[Data extract]:
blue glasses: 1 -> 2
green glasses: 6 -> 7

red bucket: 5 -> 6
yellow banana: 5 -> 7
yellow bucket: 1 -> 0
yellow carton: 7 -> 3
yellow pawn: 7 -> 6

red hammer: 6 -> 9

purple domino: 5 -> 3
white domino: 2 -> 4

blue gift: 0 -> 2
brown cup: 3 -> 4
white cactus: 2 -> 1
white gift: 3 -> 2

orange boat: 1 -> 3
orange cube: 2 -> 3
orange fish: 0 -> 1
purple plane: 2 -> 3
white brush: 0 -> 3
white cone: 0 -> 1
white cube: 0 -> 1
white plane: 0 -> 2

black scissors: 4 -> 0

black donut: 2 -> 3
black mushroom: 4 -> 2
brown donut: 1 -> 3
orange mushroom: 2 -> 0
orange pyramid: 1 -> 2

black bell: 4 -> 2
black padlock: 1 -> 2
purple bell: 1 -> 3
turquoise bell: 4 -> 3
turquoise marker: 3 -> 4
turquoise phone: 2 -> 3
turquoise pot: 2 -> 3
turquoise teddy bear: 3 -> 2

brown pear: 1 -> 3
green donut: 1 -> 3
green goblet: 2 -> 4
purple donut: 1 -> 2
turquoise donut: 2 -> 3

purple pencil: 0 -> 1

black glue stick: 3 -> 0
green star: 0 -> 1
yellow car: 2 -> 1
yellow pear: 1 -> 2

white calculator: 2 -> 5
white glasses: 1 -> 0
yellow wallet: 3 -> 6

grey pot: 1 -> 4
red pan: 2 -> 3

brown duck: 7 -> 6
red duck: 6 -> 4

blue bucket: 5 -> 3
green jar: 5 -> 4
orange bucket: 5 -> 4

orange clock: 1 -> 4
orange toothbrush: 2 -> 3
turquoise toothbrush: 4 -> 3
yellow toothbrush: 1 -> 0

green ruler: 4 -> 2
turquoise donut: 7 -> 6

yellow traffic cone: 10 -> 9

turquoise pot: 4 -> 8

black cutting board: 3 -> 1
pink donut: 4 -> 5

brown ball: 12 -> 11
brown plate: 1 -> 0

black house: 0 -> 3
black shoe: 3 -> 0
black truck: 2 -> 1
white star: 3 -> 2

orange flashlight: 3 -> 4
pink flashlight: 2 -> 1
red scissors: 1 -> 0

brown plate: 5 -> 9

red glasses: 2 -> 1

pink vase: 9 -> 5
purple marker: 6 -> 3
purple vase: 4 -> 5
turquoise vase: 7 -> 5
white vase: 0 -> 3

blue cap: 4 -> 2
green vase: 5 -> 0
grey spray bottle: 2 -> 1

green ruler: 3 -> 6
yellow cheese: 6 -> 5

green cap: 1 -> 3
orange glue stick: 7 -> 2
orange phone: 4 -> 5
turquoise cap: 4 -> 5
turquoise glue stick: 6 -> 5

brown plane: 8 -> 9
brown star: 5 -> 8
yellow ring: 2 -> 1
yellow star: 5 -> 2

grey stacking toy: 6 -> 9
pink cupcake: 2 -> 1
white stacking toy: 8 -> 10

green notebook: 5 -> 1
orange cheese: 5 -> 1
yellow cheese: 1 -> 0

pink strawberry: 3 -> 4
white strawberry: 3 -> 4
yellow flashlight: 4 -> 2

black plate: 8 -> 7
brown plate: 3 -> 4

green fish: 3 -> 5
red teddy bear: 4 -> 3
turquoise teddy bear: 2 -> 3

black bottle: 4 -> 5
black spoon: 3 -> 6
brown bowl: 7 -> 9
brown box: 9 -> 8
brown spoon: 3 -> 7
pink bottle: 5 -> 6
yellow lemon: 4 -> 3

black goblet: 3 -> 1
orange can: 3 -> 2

[Problem statement]: Lines containing the word "vase" must all be returned from the material above.

[Response for this exercise]:
pink vase: 9 -> 5
purple vase: 4 -> 5
turquoise vase: 7 -> 5
white vase: 0 -> 3
green vase: 5 -> 0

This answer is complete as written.